[Dataset items]
>> Begin

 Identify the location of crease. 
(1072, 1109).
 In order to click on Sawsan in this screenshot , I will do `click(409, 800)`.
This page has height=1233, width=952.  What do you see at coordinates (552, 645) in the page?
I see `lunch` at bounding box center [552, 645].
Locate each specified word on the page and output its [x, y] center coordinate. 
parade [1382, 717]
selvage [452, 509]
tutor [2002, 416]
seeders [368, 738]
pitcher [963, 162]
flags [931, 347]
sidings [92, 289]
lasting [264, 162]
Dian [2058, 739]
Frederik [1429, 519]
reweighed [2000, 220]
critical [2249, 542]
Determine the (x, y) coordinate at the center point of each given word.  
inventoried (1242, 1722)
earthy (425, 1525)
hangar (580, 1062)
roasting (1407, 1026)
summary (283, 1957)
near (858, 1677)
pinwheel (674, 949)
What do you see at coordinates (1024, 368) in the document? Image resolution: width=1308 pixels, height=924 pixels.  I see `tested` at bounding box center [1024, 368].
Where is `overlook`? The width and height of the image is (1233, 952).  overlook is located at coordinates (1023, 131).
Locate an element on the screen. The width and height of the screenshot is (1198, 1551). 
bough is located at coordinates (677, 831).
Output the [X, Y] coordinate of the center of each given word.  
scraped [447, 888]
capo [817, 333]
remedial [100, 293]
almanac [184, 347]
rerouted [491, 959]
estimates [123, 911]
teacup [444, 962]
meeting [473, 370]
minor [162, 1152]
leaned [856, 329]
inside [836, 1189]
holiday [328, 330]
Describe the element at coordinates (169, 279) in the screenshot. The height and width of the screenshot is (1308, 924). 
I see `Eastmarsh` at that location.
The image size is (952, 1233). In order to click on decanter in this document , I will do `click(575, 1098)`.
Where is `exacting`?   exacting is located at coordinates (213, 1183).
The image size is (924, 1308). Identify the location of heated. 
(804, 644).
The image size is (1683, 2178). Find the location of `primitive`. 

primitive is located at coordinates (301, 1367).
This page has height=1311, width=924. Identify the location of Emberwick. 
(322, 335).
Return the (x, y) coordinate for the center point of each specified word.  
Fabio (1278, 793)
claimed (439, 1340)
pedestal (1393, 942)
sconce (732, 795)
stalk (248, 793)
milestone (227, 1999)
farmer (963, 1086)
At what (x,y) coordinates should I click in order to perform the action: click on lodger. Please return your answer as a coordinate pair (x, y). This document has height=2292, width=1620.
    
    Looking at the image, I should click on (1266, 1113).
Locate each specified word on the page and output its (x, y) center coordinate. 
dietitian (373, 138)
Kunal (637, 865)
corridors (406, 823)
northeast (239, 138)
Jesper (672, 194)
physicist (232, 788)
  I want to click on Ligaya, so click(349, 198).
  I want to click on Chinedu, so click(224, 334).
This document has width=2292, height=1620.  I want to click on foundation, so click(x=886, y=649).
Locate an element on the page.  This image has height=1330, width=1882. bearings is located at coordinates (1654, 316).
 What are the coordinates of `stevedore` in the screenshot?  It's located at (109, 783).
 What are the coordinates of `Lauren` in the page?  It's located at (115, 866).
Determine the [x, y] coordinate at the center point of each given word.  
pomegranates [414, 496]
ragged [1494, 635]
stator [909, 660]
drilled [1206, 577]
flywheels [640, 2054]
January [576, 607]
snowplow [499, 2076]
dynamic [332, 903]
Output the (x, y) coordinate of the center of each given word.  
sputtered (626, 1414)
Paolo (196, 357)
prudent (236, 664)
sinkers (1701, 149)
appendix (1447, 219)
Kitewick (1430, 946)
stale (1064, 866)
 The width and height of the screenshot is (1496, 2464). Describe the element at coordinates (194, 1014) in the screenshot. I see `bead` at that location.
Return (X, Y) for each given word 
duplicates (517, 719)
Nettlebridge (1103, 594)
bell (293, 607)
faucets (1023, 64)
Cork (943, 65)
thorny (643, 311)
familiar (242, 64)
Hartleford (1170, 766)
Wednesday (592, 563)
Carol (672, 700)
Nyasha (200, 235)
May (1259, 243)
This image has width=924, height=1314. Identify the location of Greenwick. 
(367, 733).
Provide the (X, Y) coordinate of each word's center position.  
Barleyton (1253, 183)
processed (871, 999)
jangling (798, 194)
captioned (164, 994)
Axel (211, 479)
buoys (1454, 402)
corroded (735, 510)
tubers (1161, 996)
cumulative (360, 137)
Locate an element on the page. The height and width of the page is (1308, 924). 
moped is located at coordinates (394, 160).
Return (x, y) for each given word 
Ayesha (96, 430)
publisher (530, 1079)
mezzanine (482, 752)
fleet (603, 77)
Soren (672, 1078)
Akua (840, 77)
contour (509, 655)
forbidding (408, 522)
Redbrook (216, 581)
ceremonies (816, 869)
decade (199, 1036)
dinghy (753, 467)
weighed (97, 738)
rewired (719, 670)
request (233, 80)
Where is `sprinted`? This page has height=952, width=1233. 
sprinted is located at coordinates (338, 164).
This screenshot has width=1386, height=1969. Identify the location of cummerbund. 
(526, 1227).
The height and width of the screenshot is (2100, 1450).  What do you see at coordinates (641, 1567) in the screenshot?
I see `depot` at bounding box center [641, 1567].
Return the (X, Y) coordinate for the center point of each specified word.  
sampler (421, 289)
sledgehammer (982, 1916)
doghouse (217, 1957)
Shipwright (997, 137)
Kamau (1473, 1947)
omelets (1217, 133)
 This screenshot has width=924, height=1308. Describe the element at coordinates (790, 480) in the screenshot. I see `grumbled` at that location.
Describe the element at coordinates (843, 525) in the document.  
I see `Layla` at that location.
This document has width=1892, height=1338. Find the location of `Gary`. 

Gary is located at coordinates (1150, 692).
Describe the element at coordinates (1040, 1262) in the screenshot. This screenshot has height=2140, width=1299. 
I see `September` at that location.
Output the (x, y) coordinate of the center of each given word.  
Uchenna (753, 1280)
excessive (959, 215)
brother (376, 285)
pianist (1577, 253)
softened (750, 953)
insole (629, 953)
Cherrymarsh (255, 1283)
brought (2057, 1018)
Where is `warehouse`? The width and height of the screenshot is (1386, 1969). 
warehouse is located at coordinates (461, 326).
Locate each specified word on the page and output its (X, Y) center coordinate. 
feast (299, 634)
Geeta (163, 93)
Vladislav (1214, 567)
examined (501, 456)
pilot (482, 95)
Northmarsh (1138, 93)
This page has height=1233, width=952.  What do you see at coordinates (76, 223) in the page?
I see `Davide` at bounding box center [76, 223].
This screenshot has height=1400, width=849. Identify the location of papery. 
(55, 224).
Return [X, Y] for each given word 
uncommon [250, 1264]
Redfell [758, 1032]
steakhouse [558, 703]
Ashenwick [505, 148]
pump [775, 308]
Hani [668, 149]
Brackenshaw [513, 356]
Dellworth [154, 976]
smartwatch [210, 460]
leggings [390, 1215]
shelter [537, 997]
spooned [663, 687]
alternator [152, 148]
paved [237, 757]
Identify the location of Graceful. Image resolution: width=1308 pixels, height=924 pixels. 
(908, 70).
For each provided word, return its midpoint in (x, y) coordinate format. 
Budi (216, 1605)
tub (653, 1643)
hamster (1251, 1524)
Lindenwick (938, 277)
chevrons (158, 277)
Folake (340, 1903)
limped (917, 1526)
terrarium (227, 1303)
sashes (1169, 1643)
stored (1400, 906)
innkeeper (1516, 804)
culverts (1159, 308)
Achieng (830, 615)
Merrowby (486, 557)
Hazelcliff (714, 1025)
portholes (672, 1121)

>> End

• **Set exercise**:
Report every line of the items above that contains the string "warehouse".

• **Answer**:
Where is `warehouse`? The width and height of the screenshot is (1386, 1969). 
warehouse is located at coordinates (461, 326).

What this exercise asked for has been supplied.